___ INFORMATION SHOWN
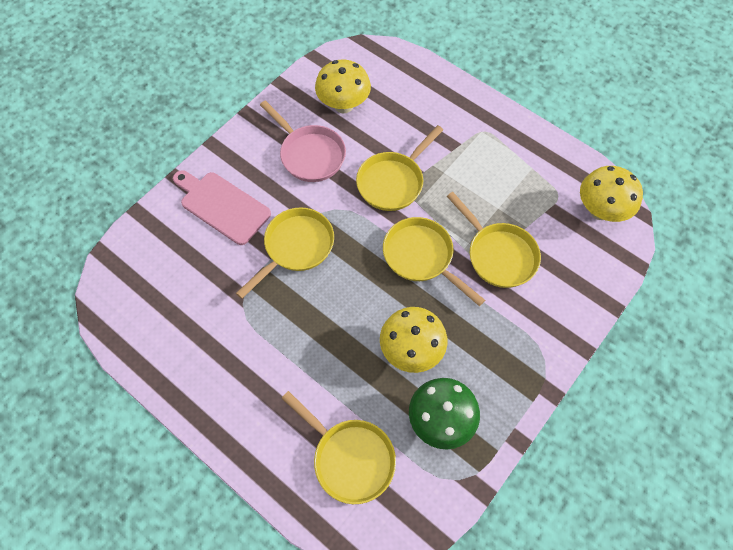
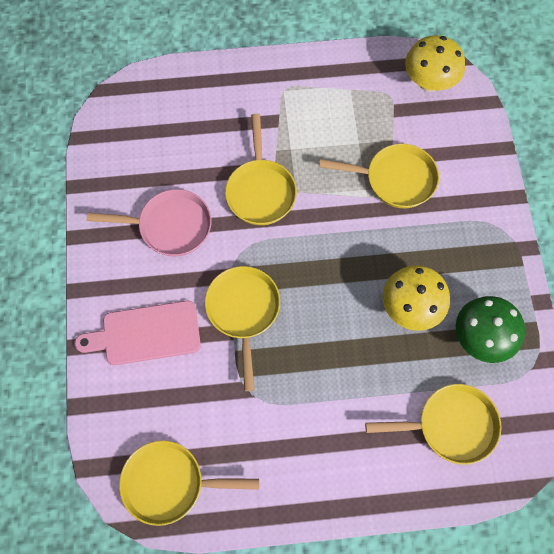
camera: 45 degrees left, 5 degrees up
(343, 105) = (151, 160): yellow mushroom -> none
(421, 257) = (344, 231): yellow pan -> yellow pan (169, 483)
______
An exact copy of the material above is required, free of any pictures.

camera: 45 degrees left, 5 degrees up
(343, 105) = (151, 160): yellow mushroom -> none
(421, 257) = (344, 231): yellow pan -> yellow pan (169, 483)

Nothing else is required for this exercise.